• Required work: Between the line containing "green cylinder: 4 -> 1" and the line containing "orange cap: 1 -> 2" lies a run of lines; give that run again exactly, with both of those lines, and nothing else from the entries below.

• Given data:
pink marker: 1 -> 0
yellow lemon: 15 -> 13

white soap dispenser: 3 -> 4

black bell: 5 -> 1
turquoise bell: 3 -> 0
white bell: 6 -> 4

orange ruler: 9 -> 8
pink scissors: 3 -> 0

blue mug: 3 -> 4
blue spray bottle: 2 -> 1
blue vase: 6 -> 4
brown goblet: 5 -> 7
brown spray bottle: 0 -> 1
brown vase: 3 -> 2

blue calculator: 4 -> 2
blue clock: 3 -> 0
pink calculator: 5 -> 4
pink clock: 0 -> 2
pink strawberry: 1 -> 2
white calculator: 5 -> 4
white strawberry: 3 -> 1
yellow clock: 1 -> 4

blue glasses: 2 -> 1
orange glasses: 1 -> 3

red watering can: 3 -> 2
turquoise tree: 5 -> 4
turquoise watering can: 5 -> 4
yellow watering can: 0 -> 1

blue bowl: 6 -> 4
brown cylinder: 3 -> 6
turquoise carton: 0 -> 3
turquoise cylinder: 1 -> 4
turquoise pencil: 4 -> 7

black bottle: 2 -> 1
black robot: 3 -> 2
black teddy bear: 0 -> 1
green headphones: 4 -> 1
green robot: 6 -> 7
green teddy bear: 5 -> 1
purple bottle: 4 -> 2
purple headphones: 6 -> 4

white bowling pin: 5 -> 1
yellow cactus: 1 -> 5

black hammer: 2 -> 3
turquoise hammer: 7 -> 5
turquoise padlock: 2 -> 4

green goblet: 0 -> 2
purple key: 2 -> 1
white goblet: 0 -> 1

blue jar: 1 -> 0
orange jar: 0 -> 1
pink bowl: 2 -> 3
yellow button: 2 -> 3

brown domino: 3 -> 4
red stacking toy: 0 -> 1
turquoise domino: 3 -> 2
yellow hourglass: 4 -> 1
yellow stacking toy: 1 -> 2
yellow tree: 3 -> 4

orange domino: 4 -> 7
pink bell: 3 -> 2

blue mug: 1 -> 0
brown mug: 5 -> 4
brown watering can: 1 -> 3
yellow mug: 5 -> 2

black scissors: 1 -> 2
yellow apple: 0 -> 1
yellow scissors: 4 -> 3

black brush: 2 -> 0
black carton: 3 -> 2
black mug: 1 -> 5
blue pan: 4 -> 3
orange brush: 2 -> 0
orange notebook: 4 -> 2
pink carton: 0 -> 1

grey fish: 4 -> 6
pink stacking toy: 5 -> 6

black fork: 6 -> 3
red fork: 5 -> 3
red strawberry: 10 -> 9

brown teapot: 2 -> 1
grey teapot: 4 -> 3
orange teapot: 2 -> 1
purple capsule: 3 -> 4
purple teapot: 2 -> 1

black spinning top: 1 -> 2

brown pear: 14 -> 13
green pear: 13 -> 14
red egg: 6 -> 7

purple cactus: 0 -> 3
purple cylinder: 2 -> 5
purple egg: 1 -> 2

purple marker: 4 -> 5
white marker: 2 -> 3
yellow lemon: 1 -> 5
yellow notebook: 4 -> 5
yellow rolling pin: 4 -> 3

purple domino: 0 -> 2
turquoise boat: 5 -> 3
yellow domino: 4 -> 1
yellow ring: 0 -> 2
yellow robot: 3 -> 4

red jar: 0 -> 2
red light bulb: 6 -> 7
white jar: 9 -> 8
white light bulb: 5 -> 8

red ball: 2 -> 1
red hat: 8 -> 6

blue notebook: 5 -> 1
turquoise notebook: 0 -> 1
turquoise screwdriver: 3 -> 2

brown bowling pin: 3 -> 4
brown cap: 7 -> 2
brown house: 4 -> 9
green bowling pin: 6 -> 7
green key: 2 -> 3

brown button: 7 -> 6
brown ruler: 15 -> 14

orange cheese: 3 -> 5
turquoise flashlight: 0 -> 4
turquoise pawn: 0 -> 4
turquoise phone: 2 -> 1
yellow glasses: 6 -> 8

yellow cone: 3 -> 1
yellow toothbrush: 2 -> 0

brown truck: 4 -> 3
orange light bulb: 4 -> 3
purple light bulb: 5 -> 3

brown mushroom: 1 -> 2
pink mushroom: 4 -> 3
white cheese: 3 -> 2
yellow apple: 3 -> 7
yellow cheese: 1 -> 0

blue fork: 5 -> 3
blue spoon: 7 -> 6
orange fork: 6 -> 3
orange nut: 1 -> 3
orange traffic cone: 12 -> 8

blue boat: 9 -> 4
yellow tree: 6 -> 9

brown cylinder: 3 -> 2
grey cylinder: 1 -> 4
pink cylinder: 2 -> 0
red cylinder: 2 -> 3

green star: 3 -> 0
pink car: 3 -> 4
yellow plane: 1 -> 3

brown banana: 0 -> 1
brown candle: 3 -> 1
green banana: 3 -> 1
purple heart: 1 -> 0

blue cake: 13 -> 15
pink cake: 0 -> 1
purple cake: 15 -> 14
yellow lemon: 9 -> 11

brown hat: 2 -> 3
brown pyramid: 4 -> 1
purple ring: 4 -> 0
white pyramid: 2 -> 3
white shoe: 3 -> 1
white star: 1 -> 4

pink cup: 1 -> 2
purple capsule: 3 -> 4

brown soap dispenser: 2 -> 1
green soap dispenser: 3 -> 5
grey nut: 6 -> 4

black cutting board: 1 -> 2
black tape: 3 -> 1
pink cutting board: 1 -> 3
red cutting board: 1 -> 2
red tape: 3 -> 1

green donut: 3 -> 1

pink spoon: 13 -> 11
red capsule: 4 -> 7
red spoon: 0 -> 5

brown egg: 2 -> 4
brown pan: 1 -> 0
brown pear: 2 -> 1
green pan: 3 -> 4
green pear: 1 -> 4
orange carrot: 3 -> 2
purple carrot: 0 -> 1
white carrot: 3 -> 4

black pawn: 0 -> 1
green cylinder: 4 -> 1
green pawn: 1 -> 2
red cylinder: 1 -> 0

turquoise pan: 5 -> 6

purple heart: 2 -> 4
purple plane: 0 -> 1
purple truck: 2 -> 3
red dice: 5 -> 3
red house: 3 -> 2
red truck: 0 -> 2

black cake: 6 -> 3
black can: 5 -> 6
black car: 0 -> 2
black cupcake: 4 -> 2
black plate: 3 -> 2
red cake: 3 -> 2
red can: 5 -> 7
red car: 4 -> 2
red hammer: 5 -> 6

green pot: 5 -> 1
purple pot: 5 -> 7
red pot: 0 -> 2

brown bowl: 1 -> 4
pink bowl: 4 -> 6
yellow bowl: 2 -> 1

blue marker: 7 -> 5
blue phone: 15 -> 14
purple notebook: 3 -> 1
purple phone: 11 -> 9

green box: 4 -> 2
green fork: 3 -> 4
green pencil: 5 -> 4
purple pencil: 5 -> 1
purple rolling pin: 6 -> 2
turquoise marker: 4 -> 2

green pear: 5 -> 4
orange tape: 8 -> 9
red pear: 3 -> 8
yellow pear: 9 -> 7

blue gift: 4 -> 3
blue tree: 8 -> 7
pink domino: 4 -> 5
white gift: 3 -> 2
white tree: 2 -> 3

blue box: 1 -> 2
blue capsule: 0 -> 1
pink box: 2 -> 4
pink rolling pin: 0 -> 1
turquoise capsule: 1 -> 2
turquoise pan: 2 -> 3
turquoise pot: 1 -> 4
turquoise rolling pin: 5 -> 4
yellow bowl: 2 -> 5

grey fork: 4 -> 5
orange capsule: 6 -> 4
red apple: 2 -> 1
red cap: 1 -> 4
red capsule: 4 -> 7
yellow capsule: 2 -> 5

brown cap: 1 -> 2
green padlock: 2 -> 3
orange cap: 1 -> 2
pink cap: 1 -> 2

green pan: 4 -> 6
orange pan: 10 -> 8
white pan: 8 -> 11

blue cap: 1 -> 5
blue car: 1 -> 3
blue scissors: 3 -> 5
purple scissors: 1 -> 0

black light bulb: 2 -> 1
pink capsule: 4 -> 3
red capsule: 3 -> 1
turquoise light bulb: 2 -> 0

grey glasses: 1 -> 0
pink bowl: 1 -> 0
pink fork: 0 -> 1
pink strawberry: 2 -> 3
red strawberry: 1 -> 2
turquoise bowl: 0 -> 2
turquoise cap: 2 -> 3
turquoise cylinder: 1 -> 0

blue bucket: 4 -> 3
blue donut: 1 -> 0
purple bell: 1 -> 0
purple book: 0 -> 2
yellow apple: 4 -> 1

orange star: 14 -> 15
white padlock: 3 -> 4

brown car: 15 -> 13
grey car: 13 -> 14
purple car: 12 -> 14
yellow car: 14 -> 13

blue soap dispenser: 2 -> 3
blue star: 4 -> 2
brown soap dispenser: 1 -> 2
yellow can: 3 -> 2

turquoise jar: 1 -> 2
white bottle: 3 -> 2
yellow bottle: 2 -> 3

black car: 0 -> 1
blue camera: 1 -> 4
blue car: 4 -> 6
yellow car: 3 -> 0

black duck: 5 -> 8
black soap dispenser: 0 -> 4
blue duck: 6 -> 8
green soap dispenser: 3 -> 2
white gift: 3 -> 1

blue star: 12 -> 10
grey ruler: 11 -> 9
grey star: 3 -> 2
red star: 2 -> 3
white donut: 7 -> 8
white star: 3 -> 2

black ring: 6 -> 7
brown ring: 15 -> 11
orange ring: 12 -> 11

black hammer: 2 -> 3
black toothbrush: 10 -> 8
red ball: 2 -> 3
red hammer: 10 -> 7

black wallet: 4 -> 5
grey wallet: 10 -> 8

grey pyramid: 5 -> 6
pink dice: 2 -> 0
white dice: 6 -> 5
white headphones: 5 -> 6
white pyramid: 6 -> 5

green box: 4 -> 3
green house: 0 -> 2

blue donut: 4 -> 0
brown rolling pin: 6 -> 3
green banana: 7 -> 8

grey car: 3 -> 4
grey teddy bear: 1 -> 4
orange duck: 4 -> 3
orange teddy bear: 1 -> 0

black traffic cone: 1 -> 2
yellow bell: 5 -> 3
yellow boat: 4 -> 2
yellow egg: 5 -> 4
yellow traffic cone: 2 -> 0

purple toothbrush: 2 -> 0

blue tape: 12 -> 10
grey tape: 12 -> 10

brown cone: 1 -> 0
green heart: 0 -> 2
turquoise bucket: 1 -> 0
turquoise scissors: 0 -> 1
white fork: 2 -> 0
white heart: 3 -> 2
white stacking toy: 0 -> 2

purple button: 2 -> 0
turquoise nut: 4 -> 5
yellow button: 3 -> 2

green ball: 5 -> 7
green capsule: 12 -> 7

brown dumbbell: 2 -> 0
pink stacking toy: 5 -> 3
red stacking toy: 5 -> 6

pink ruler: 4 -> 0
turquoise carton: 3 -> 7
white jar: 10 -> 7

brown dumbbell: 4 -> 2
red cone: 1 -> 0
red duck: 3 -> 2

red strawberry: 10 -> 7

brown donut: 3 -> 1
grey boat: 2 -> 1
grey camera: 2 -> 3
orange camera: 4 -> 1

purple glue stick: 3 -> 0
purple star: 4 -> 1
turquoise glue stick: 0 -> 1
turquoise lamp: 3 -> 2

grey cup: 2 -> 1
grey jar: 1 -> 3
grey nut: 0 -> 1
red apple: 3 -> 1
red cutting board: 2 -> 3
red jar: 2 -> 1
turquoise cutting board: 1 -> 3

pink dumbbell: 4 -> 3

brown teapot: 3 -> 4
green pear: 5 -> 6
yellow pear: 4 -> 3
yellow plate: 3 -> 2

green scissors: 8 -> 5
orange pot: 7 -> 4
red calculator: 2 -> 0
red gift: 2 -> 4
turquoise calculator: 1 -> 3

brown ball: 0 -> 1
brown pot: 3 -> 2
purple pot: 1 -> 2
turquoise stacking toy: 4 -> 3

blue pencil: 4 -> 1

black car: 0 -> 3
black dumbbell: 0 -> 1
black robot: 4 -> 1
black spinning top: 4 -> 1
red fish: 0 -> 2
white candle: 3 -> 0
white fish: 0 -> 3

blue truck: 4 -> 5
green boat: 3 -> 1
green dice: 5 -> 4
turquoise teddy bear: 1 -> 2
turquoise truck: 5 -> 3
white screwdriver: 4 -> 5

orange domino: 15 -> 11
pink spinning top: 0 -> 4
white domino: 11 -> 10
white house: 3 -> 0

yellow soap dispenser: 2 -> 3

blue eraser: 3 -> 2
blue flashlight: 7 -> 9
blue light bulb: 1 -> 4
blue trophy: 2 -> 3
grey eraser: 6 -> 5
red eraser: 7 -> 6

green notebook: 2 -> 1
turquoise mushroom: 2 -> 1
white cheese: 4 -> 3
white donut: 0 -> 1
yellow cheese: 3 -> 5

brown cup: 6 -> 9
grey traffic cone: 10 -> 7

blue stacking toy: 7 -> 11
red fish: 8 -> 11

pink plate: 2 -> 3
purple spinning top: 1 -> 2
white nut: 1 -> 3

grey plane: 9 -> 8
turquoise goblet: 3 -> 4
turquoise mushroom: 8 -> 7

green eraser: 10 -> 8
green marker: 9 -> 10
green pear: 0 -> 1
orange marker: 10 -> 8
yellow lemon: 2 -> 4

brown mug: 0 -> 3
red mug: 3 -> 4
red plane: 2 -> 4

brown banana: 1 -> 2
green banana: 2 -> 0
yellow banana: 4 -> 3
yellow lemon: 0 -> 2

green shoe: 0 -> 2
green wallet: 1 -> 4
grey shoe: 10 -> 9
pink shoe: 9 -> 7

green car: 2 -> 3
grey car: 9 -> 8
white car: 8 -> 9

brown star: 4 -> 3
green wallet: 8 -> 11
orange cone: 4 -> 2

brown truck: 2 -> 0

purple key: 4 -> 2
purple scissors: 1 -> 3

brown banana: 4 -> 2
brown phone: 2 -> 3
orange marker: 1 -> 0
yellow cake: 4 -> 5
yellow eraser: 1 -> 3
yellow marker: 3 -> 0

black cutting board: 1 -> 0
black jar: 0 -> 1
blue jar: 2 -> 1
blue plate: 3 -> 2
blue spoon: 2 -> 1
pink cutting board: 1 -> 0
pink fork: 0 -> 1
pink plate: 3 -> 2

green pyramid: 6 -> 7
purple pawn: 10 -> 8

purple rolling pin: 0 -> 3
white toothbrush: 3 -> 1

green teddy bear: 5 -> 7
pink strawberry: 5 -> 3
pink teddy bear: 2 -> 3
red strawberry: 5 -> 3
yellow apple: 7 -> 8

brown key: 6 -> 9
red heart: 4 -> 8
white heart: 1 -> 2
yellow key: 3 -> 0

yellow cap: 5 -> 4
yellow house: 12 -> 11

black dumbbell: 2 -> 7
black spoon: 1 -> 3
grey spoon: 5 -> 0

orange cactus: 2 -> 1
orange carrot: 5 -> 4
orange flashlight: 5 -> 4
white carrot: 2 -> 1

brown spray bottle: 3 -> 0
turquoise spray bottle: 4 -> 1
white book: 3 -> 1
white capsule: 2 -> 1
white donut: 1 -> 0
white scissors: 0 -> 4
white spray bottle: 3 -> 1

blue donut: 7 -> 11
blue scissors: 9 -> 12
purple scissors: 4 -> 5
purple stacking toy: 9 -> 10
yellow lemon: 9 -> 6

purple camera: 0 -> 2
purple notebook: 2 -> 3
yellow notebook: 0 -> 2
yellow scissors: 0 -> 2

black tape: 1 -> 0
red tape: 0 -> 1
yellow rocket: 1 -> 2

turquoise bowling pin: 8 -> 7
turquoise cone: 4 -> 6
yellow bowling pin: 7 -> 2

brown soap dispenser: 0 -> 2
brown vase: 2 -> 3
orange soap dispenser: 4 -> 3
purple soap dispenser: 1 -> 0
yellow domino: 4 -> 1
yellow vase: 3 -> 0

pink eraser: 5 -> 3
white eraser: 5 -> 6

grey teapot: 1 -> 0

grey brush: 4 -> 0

• Answer:
green cylinder: 4 -> 1
green pawn: 1 -> 2
red cylinder: 1 -> 0

turquoise pan: 5 -> 6

purple heart: 2 -> 4
purple plane: 0 -> 1
purple truck: 2 -> 3
red dice: 5 -> 3
red house: 3 -> 2
red truck: 0 -> 2

black cake: 6 -> 3
black can: 5 -> 6
black car: 0 -> 2
black cupcake: 4 -> 2
black plate: 3 -> 2
red cake: 3 -> 2
red can: 5 -> 7
red car: 4 -> 2
red hammer: 5 -> 6

green pot: 5 -> 1
purple pot: 5 -> 7
red pot: 0 -> 2

brown bowl: 1 -> 4
pink bowl: 4 -> 6
yellow bowl: 2 -> 1

blue marker: 7 -> 5
blue phone: 15 -> 14
purple notebook: 3 -> 1
purple phone: 11 -> 9

green box: 4 -> 2
green fork: 3 -> 4
green pencil: 5 -> 4
purple pencil: 5 -> 1
purple rolling pin: 6 -> 2
turquoise marker: 4 -> 2

green pear: 5 -> 4
orange tape: 8 -> 9
red pear: 3 -> 8
yellow pear: 9 -> 7

blue gift: 4 -> 3
blue tree: 8 -> 7
pink domino: 4 -> 5
white gift: 3 -> 2
white tree: 2 -> 3

blue box: 1 -> 2
blue capsule: 0 -> 1
pink box: 2 -> 4
pink rolling pin: 0 -> 1
turquoise capsule: 1 -> 2
turquoise pan: 2 -> 3
turquoise pot: 1 -> 4
turquoise rolling pin: 5 -> 4
yellow bowl: 2 -> 5

grey fork: 4 -> 5
orange capsule: 6 -> 4
red apple: 2 -> 1
red cap: 1 -> 4
red capsule: 4 -> 7
yellow capsule: 2 -> 5

brown cap: 1 -> 2
green padlock: 2 -> 3
orange cap: 1 -> 2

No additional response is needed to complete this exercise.